> [Data shown]
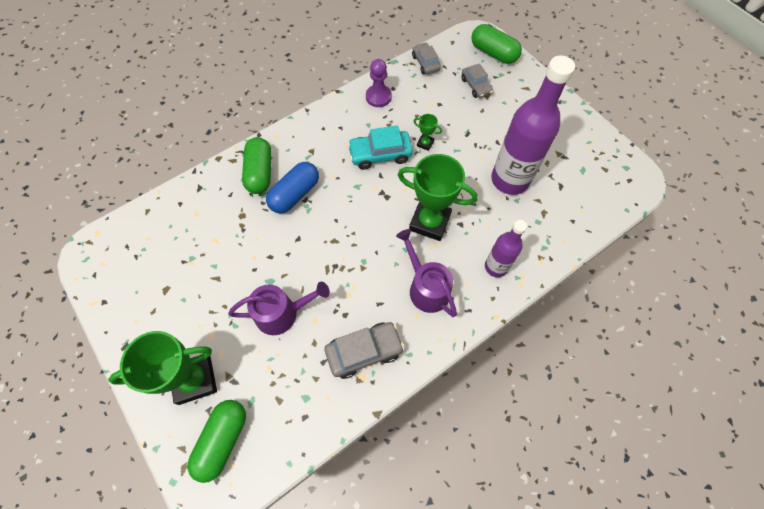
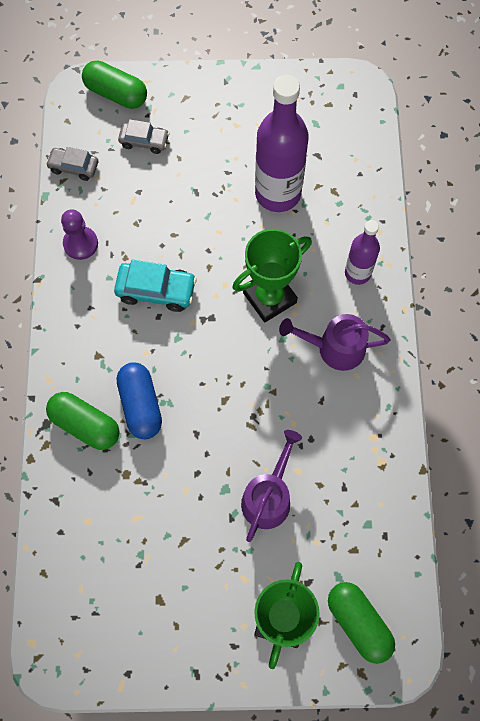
camera: 55 degrees left, 5 degrees up
(364, 351) = (359, 444): grey car -> none
(380, 154) = (156, 290): turquoise car -> turquoise car turned 105 degrees counterclockwise
(425, 143) = (176, 239): green trophy -> none
(493, 53) = (116, 94): green capsule -> green capsule turned 45 degrees clockwise

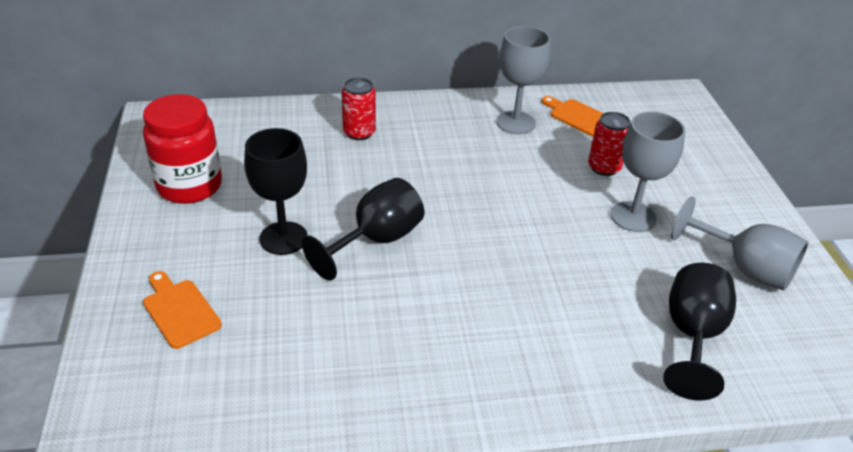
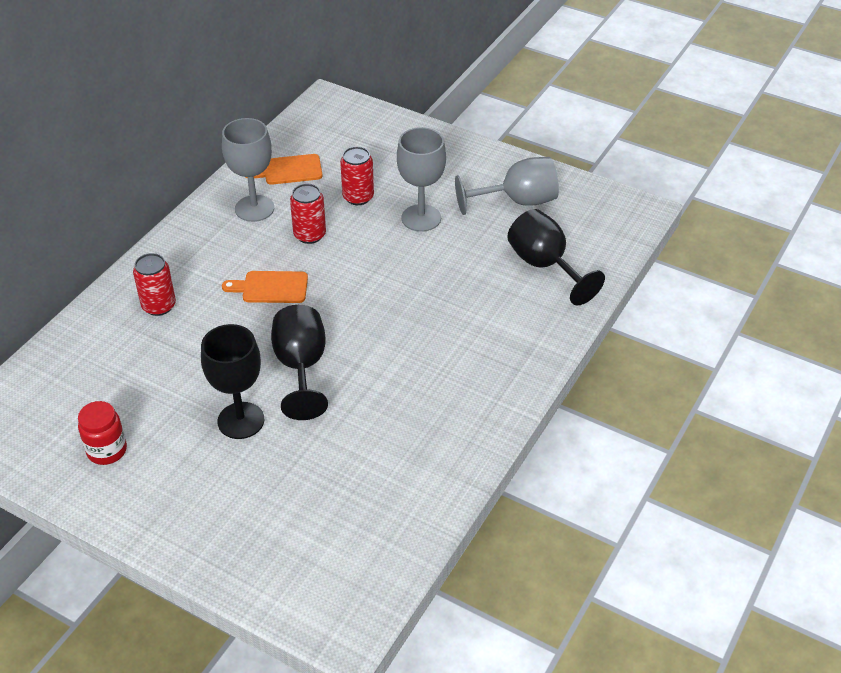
camera: 50 degrees left, 5 degrees up
(179, 310) = (258, 522): orange cutting board -> orange cutting board (270, 287)
(189, 186) = (107, 450): red jar -> red jar, size x0.58
(526, 165) = (309, 235): none -> red can

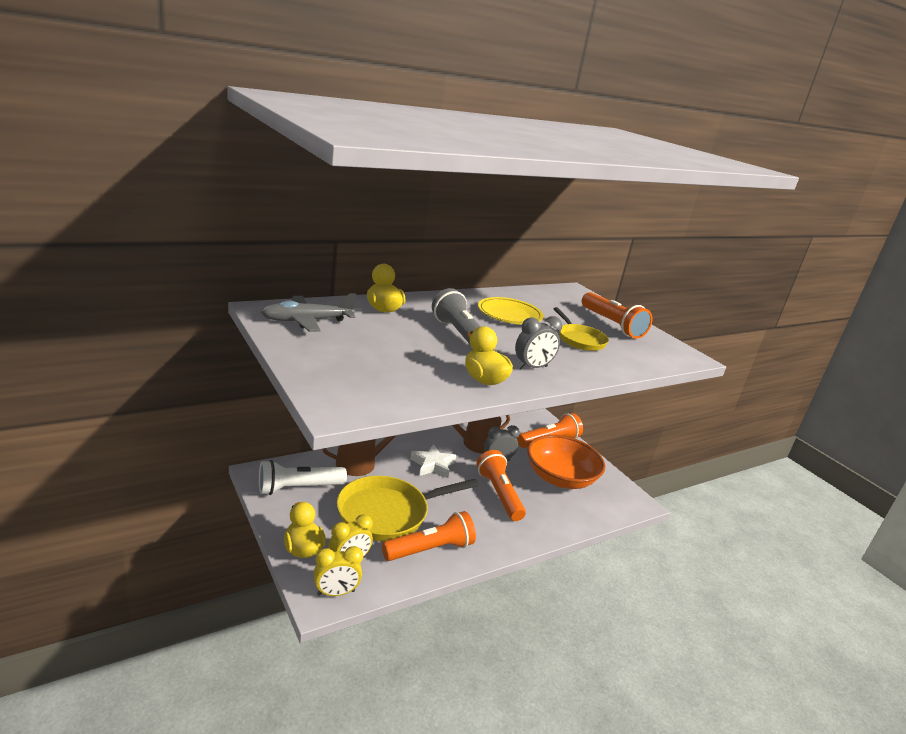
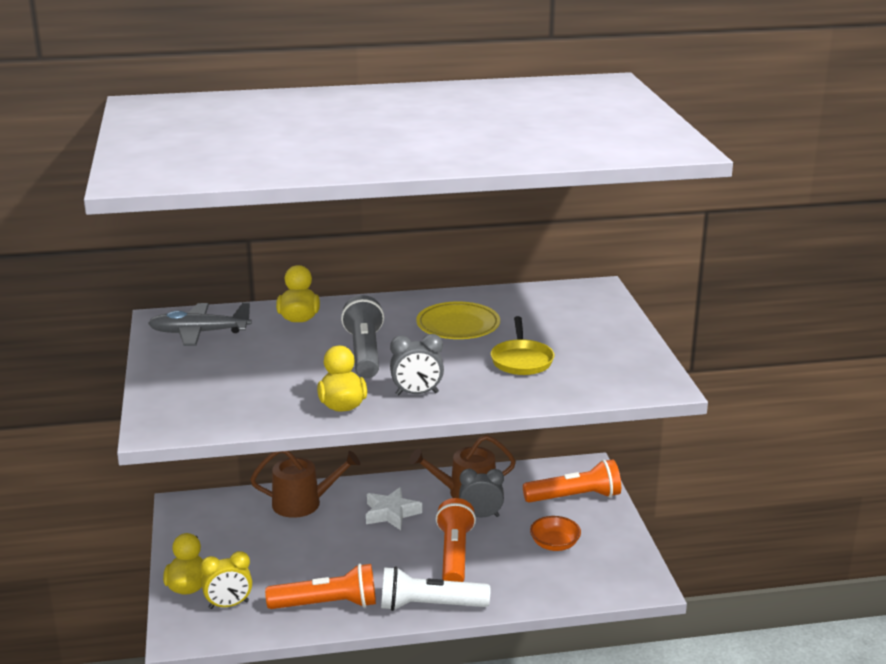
camera: 25 degrees right, 0 degrees up
(298, 488) = (216, 524): white flashlight -> white flashlight (430, 606)
(336, 593) = (199, 632): yellow clock -> none
(388, 513) = (302, 561): yellow pan -> none
(560, 478) = (554, 544): orange bowl -> orange bowl, size x0.48
(612, 325) = (596, 340): orange flashlight -> none

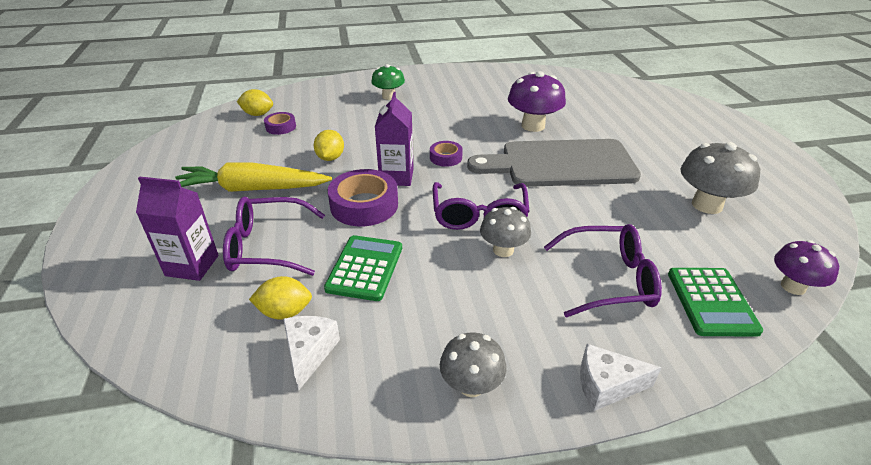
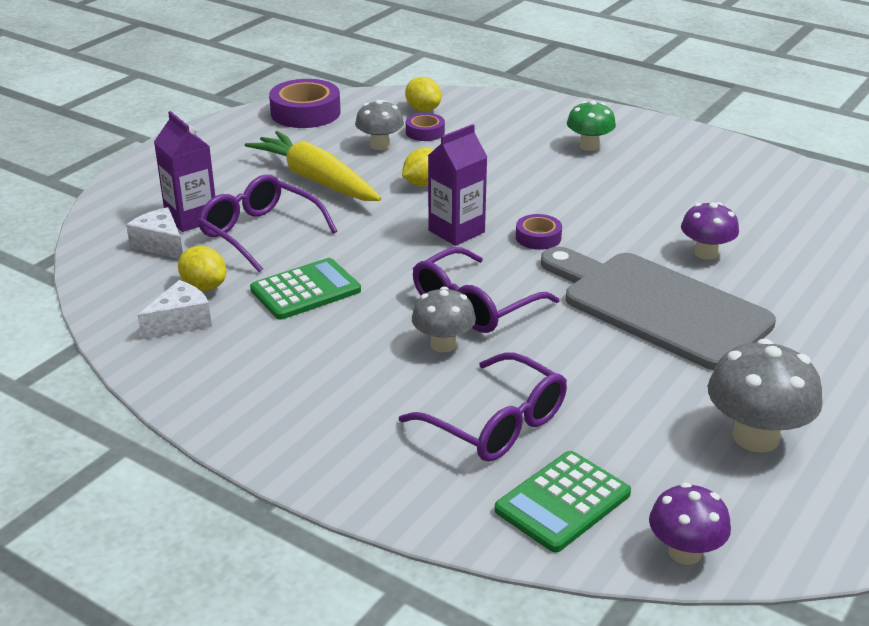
camera: 45 degrees right, 5 degrees down
(364, 205) = (385, 241): purple tape -> purple tape (305, 113)
(471, 385) = (250, 412): grey mushroom -> grey mushroom (380, 145)
(533, 126) = (706, 253): purple mushroom -> purple mushroom, size x0.65
(606, 385) = (345, 481): white cheese -> white cheese (160, 245)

> [Problem statement] Which lines above include "camera"? Show each of them by copying it.

> [Solution to this task]
camera: 55 degrees left, 5 degrees up
camera: 50 degrees left, 5 degrees up
camera: 25 degrees right, 0 degrees up
camera: 45 degrees right, 5 degrees down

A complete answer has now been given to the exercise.